## Work instructions
In the listing below, identify each line with the word "cone" and return those lines.

## Input data
┄┄┄┄┄┄┄┄┄┄┄┄┄┄┄┄┄┄┄┄
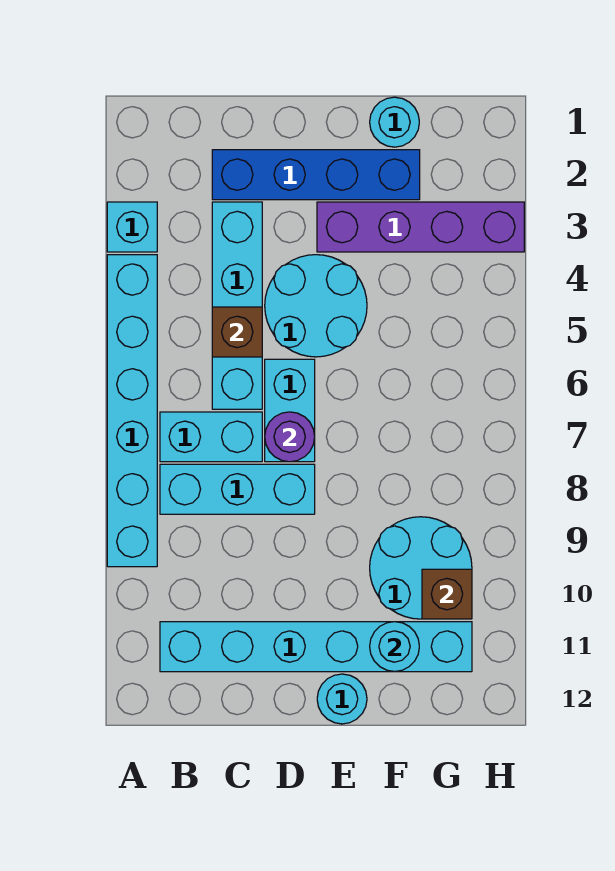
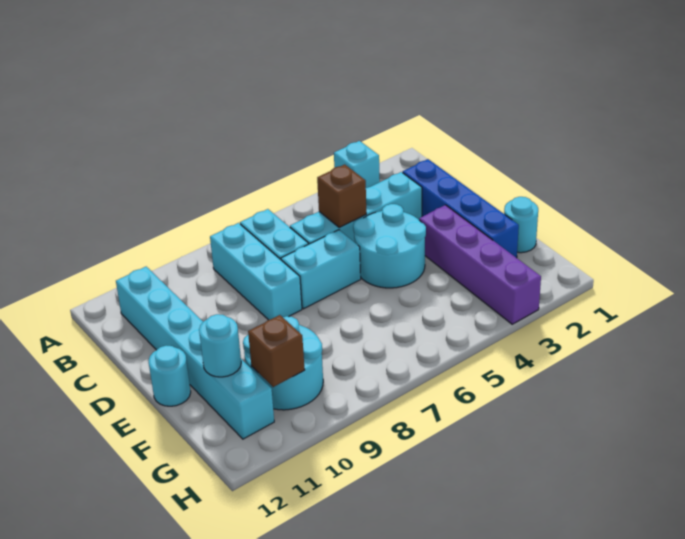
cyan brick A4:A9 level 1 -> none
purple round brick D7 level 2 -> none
┄┄┄┄┄┄┄┄┄┄┄┄┄┄┄┄┄┄┄┄
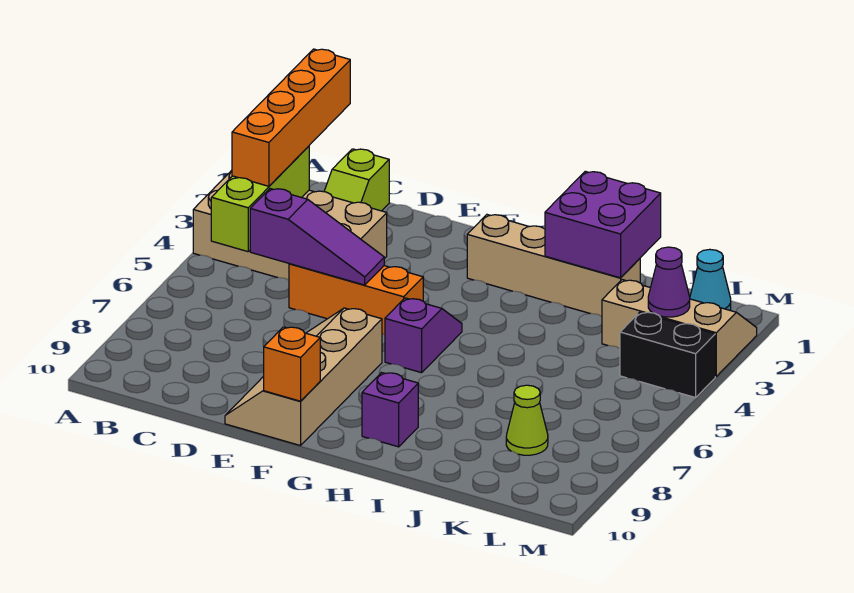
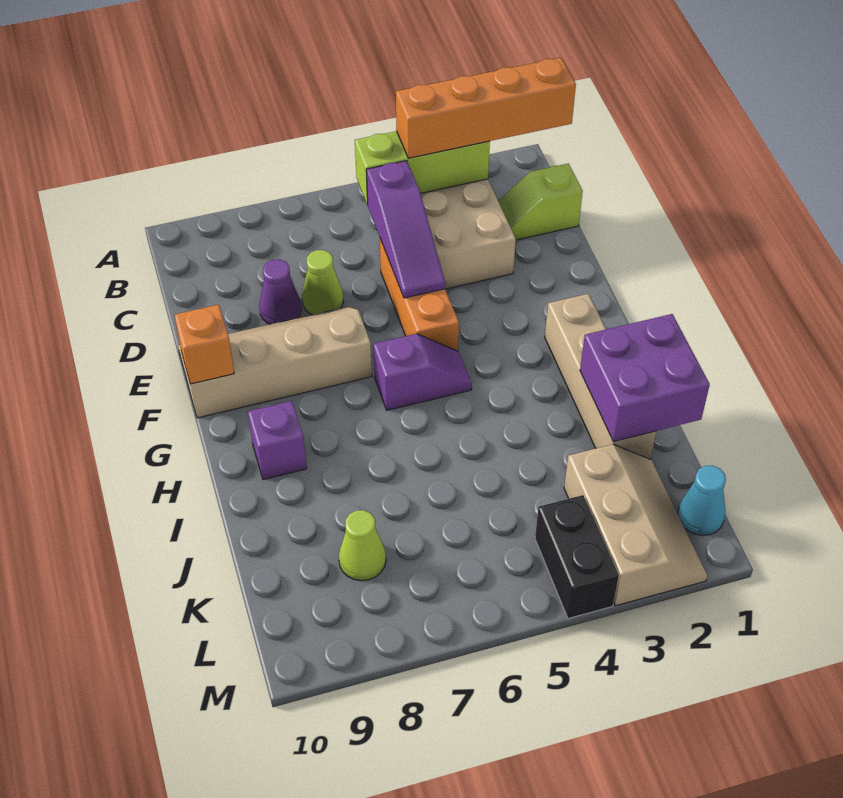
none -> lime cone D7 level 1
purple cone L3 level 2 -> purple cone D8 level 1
┄┄┄┄┄┄┄┄┄┄┄┄┄┄┄┄┄┄┄┄
## Result of the task
none -> lime cone D7 level 1
purple cone L3 level 2 -> purple cone D8 level 1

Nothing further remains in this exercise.